Before-and-after change data:
───

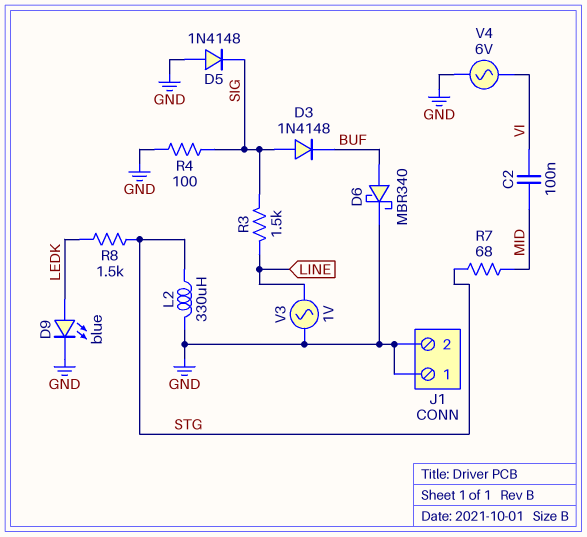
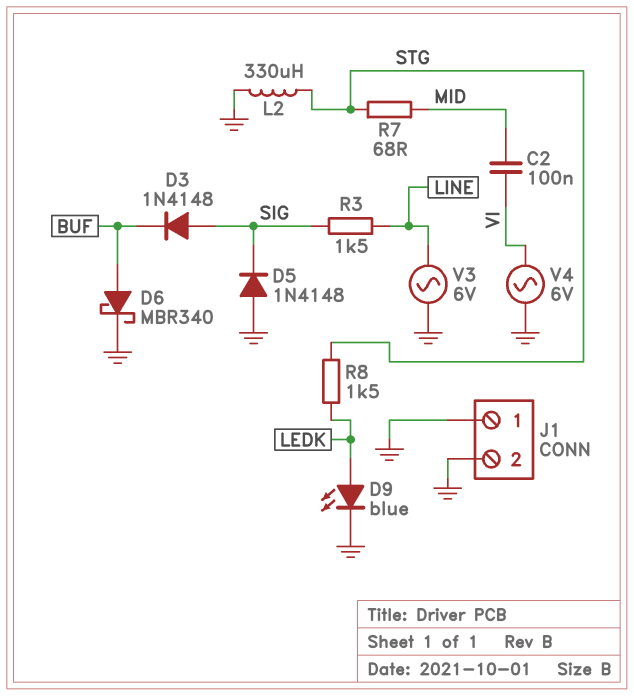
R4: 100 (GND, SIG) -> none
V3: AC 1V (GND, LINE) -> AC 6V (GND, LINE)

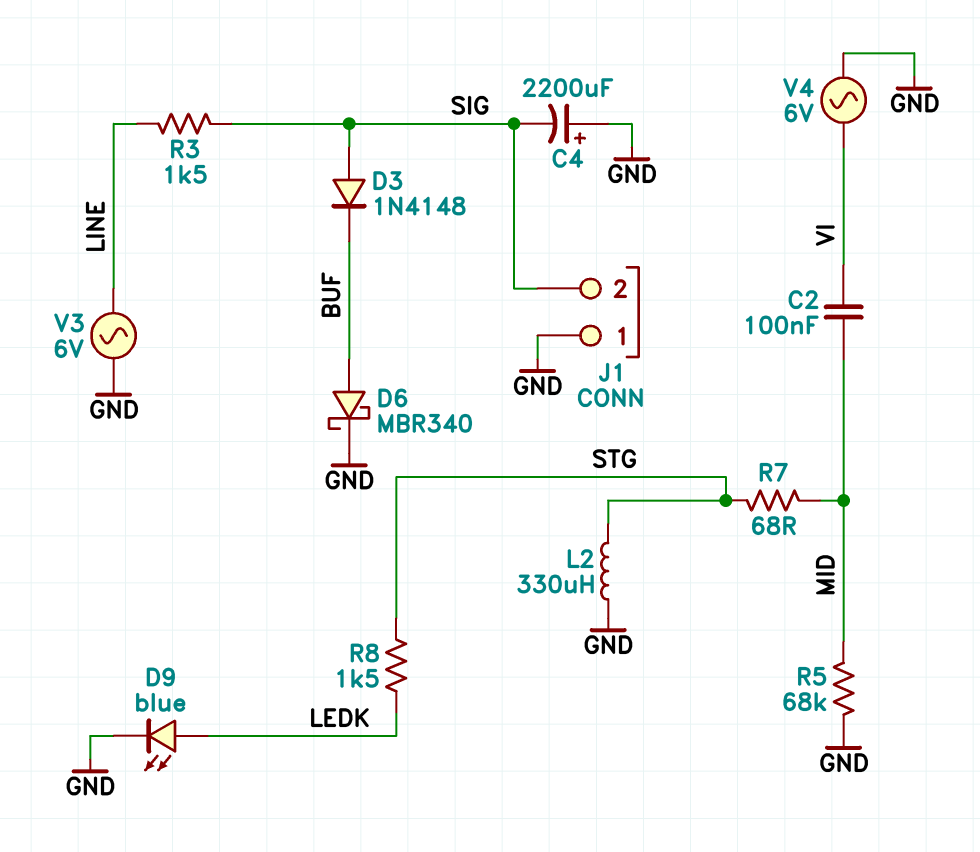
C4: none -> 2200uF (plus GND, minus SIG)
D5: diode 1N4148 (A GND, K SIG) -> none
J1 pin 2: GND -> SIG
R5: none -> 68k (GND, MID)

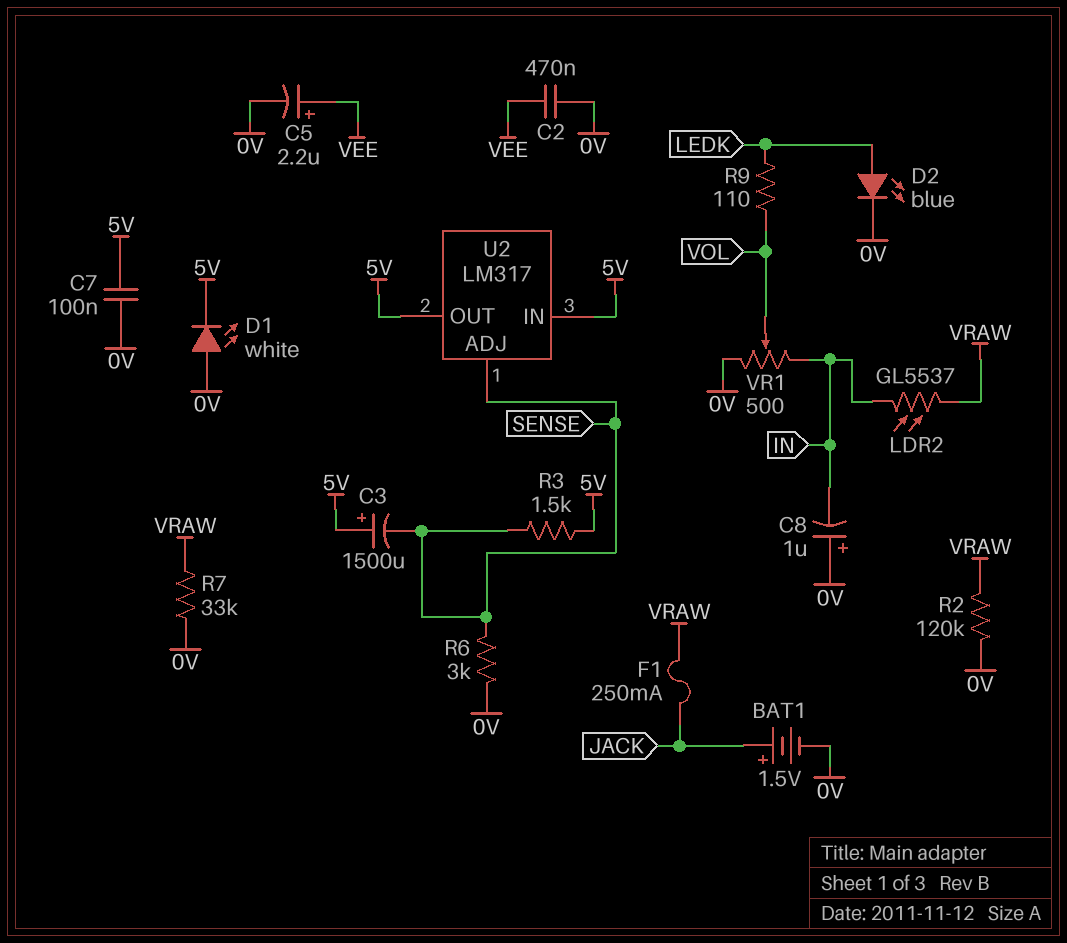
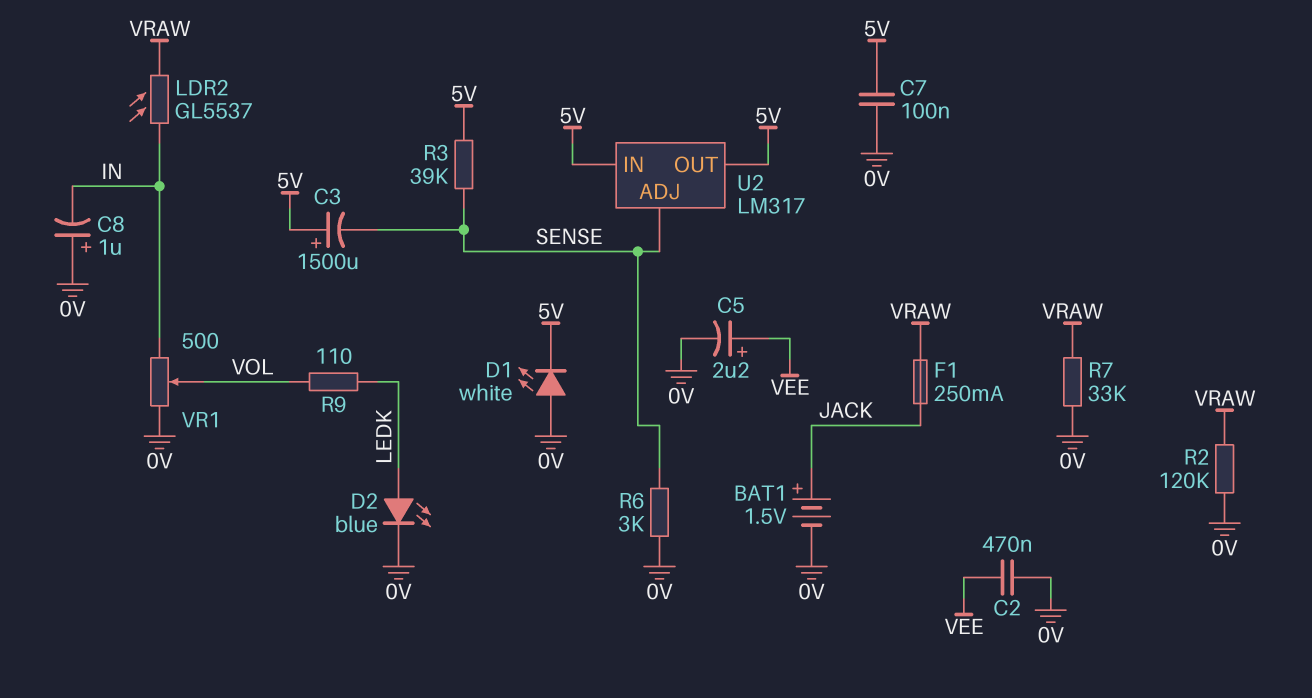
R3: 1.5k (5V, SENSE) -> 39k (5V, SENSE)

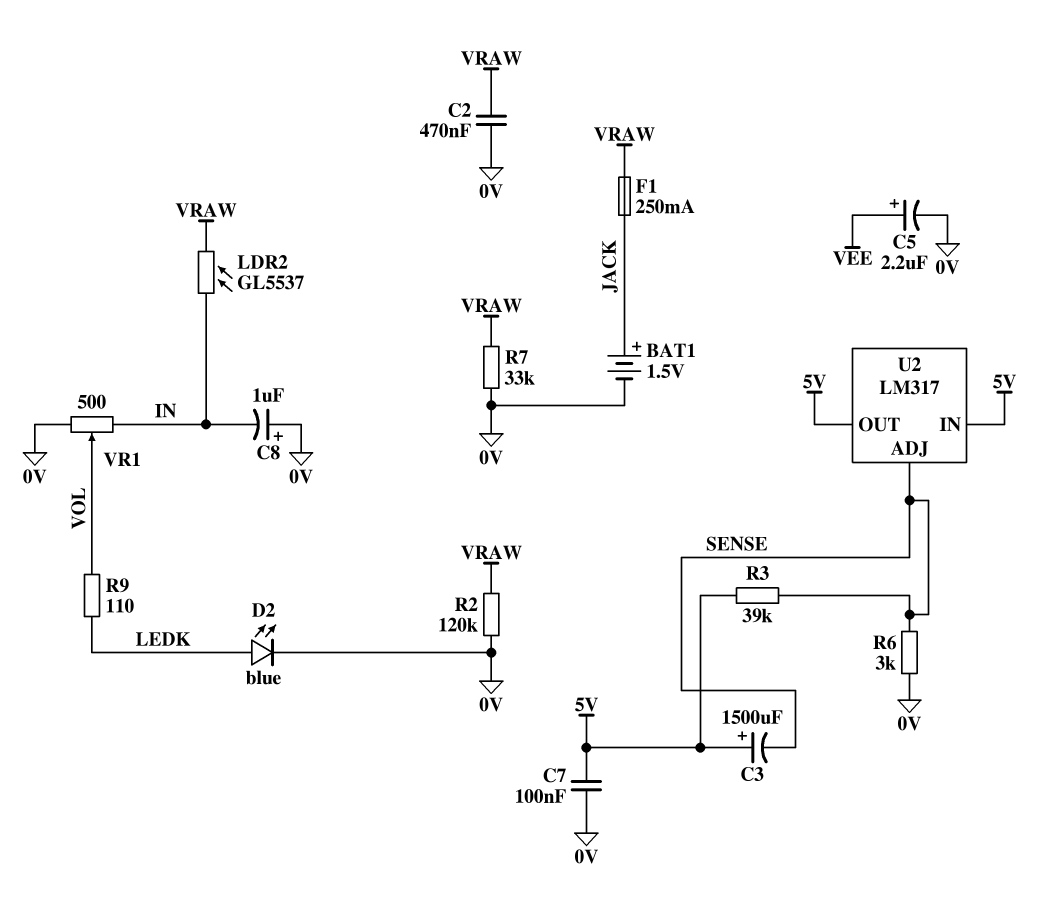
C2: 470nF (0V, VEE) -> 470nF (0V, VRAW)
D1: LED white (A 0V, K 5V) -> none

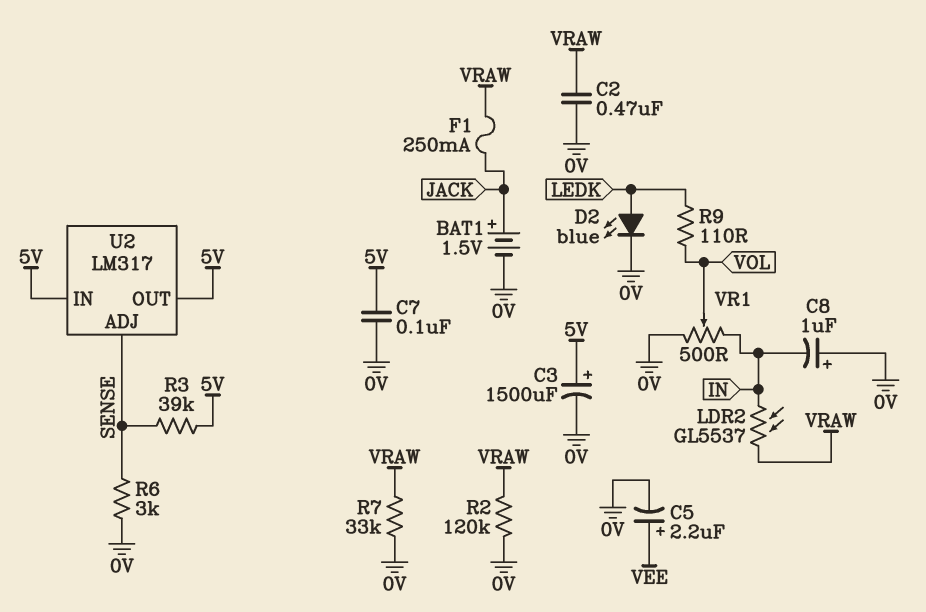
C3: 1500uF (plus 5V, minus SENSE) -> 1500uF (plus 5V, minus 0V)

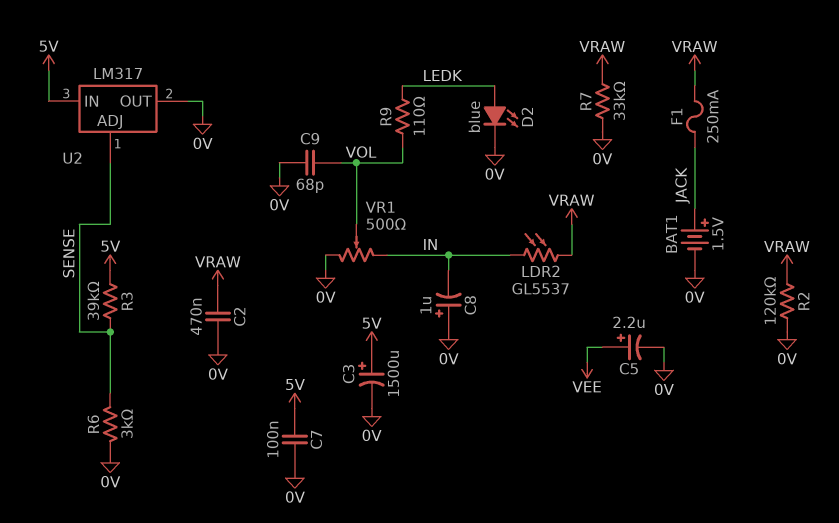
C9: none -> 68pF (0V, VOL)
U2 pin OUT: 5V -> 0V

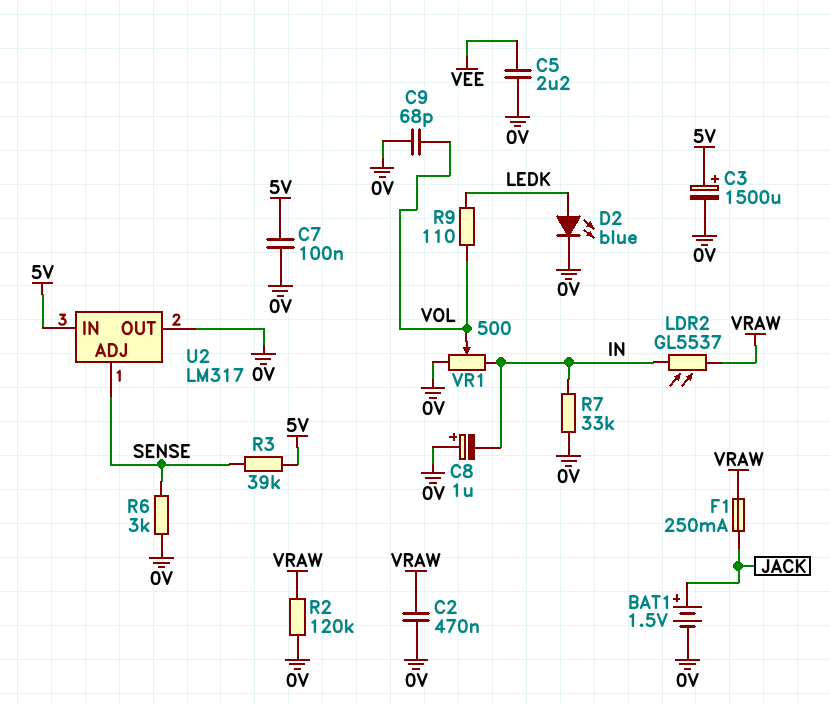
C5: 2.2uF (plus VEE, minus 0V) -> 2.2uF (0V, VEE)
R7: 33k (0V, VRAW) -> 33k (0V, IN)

───

▶ **Exercise requirements**
Starting from the line with "J1 pin 2: GND -> SIG" in the records above, repeat each line exactly until you have written the line with "C5: 2.2uF (plus", then stop; drop the pictures.

▶ **Solution**
J1 pin 2: GND -> SIG
R5: none -> 68k (GND, MID)

R3: 1.5k (5V, SENSE) -> 39k (5V, SENSE)

C2: 470nF (0V, VEE) -> 470nF (0V, VRAW)
D1: LED white (A 0V, K 5V) -> none

C3: 1500uF (plus 5V, minus SENSE) -> 1500uF (plus 5V, minus 0V)

C9: none -> 68pF (0V, VOL)
U2 pin OUT: 5V -> 0V

C5: 2.2uF (plus VEE, minus 0V) -> 2.2uF (0V, VEE)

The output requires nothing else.